* [Task description]: Output all of the data below exactly as given.

Frame-by-frame shape edits

★ ★ ★ ★ ★

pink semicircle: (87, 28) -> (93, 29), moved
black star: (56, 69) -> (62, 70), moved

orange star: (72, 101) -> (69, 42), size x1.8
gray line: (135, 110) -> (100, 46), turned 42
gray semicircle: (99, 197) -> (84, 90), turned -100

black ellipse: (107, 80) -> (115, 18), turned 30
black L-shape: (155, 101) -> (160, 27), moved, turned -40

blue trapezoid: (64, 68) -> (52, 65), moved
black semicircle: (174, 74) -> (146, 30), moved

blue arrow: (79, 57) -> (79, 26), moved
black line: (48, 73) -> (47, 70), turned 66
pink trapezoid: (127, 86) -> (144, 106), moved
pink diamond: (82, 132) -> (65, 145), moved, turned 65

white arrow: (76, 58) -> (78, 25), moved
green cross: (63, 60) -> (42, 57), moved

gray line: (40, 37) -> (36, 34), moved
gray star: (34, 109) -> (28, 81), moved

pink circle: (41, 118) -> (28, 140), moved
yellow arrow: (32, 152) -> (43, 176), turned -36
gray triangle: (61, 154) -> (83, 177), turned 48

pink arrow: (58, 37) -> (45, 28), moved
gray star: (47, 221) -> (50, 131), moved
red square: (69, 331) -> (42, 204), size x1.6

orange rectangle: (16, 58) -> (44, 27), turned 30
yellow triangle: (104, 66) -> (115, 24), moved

★ ★ ★ ★ ★

* [Result for this exercise]:
pink semicircle: (87, 28) -> (93, 29), moved
black star: (56, 69) -> (62, 70), moved

orange star: (72, 101) -> (69, 42), size x1.8
gray line: (135, 110) -> (100, 46), turned 42
gray semicircle: (99, 197) -> (84, 90), turned -100

black ellipse: (107, 80) -> (115, 18), turned 30
black L-shape: (155, 101) -> (160, 27), moved, turned -40

blue trapezoid: (64, 68) -> (52, 65), moved
black semicircle: (174, 74) -> (146, 30), moved

blue arrow: (79, 57) -> (79, 26), moved
black line: (48, 73) -> (47, 70), turned 66
pink trapezoid: (127, 86) -> (144, 106), moved
pink diamond: (82, 132) -> (65, 145), moved, turned 65

white arrow: (76, 58) -> (78, 25), moved
green cross: (63, 60) -> (42, 57), moved

gray line: (40, 37) -> (36, 34), moved
gray star: (34, 109) -> (28, 81), moved

pink circle: (41, 118) -> (28, 140), moved
yellow arrow: (32, 152) -> (43, 176), turned -36
gray triangle: (61, 154) -> (83, 177), turned 48

pink arrow: (58, 37) -> (45, 28), moved
gray star: (47, 221) -> (50, 131), moved
red square: (69, 331) -> (42, 204), size x1.6

orange rectangle: (16, 58) -> (44, 27), turned 30
yellow triangle: (104, 66) -> (115, 24), moved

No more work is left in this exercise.